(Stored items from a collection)
──────

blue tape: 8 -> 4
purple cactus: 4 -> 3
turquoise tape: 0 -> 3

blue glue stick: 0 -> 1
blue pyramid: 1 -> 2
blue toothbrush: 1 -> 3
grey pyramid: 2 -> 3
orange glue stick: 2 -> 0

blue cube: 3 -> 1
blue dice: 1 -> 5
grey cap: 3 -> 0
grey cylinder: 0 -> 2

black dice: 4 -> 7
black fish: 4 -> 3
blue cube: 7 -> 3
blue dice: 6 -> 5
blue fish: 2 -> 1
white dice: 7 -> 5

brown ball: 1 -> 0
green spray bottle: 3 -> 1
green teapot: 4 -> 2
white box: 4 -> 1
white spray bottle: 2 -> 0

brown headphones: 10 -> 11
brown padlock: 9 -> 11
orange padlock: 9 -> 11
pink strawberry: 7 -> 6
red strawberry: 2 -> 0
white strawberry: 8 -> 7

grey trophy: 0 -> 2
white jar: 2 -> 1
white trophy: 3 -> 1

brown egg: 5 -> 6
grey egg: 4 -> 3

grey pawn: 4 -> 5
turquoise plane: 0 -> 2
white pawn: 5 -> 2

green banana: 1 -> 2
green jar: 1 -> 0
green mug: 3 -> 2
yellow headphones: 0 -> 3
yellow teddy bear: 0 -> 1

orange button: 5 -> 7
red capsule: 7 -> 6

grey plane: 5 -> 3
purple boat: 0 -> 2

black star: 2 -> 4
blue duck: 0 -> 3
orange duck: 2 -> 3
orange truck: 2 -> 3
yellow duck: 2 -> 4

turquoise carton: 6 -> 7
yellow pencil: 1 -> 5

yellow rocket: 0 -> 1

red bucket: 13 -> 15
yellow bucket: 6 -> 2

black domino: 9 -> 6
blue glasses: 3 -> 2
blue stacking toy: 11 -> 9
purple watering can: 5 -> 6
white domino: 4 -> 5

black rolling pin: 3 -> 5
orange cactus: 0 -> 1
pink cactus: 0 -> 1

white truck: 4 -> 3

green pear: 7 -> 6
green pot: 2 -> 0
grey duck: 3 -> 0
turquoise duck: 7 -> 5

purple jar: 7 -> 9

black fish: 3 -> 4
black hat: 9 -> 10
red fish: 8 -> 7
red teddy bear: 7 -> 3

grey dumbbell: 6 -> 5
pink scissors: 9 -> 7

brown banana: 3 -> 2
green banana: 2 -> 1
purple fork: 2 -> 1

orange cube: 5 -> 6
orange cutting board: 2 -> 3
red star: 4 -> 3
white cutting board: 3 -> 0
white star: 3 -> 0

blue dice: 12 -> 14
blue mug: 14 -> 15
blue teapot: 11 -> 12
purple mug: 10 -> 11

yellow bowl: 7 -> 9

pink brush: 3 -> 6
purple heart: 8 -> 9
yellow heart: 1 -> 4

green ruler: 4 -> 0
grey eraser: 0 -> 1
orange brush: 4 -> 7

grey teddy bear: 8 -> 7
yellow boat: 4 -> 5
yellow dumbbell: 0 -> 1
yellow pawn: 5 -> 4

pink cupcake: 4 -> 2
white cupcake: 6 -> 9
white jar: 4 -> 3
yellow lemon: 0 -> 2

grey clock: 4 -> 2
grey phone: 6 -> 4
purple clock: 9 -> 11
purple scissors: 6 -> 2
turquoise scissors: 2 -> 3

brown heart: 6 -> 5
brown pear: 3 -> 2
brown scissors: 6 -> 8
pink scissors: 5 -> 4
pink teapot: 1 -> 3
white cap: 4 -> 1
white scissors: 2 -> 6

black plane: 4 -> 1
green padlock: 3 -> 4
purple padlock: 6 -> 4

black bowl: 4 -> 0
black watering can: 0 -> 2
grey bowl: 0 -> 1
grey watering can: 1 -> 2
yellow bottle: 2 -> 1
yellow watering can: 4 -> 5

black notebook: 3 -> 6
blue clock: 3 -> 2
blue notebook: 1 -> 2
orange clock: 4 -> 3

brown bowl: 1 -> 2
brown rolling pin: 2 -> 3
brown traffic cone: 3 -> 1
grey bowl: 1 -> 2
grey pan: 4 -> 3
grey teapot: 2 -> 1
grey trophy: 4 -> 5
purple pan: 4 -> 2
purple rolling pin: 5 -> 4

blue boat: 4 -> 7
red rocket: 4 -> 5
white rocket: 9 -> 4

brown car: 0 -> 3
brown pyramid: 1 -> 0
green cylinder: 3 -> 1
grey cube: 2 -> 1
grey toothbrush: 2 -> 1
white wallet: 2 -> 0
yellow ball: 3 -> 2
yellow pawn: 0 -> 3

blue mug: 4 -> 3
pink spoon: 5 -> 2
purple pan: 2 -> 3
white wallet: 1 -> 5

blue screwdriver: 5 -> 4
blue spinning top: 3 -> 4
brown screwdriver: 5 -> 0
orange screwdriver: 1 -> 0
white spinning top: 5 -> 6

──────

Wherever the line holding "white star: 3 -> 0" falls in the entries above, copy exactly from it through the line holding "brown traffic cone: 3 -> 1", inclusive, and add nothing.

white star: 3 -> 0

blue dice: 12 -> 14
blue mug: 14 -> 15
blue teapot: 11 -> 12
purple mug: 10 -> 11

yellow bowl: 7 -> 9

pink brush: 3 -> 6
purple heart: 8 -> 9
yellow heart: 1 -> 4

green ruler: 4 -> 0
grey eraser: 0 -> 1
orange brush: 4 -> 7

grey teddy bear: 8 -> 7
yellow boat: 4 -> 5
yellow dumbbell: 0 -> 1
yellow pawn: 5 -> 4

pink cupcake: 4 -> 2
white cupcake: 6 -> 9
white jar: 4 -> 3
yellow lemon: 0 -> 2

grey clock: 4 -> 2
grey phone: 6 -> 4
purple clock: 9 -> 11
purple scissors: 6 -> 2
turquoise scissors: 2 -> 3

brown heart: 6 -> 5
brown pear: 3 -> 2
brown scissors: 6 -> 8
pink scissors: 5 -> 4
pink teapot: 1 -> 3
white cap: 4 -> 1
white scissors: 2 -> 6

black plane: 4 -> 1
green padlock: 3 -> 4
purple padlock: 6 -> 4

black bowl: 4 -> 0
black watering can: 0 -> 2
grey bowl: 0 -> 1
grey watering can: 1 -> 2
yellow bottle: 2 -> 1
yellow watering can: 4 -> 5

black notebook: 3 -> 6
blue clock: 3 -> 2
blue notebook: 1 -> 2
orange clock: 4 -> 3

brown bowl: 1 -> 2
brown rolling pin: 2 -> 3
brown traffic cone: 3 -> 1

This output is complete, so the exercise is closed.